What to work on:
Go through the listing below and gather every line with the word "right".

═════ Material for this task

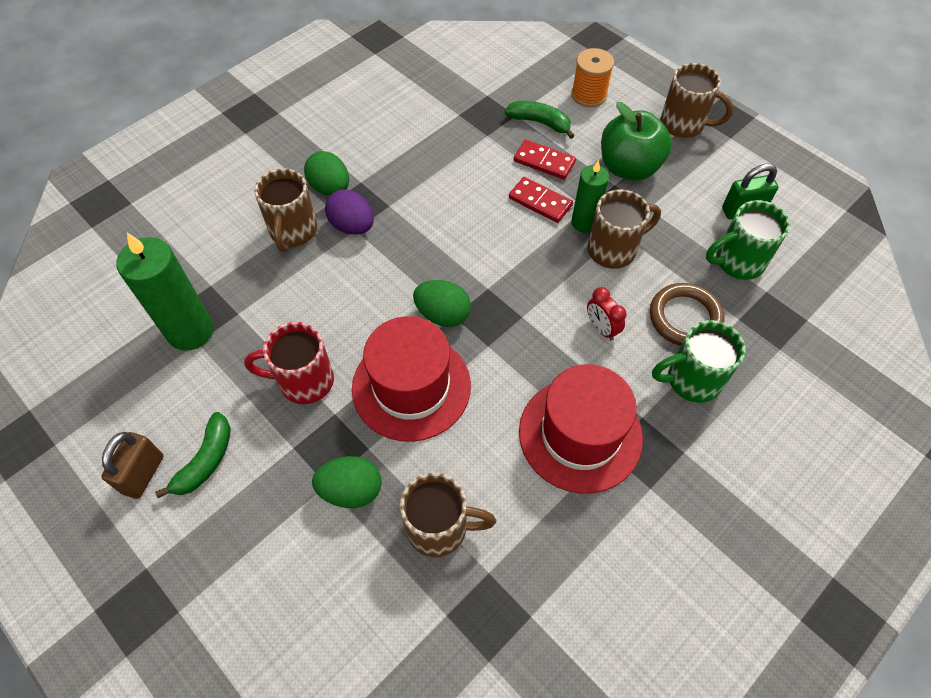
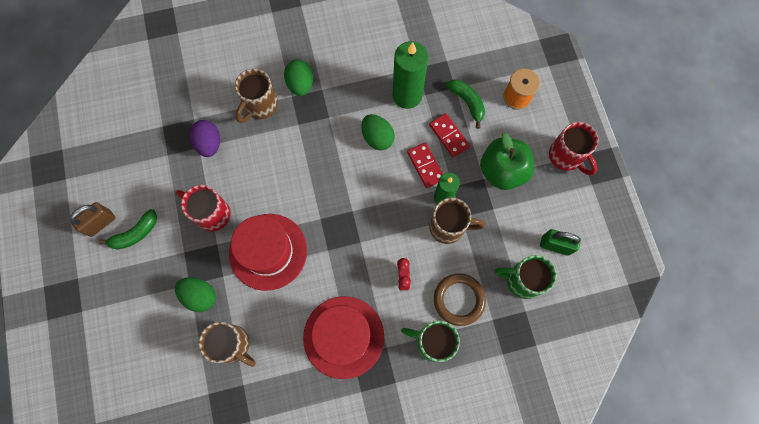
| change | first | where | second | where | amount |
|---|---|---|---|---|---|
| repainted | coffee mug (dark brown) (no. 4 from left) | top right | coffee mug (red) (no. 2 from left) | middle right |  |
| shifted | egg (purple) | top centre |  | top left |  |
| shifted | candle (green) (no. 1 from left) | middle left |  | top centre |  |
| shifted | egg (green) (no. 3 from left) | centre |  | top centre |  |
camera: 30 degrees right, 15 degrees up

══════════

Response:
| repainted | coffee mug (dark brown) (no. 4 from left) | top right | coffee mug (red) (no. 2 from left) | middle right |  |
camera: 30 degrees right, 15 degrees up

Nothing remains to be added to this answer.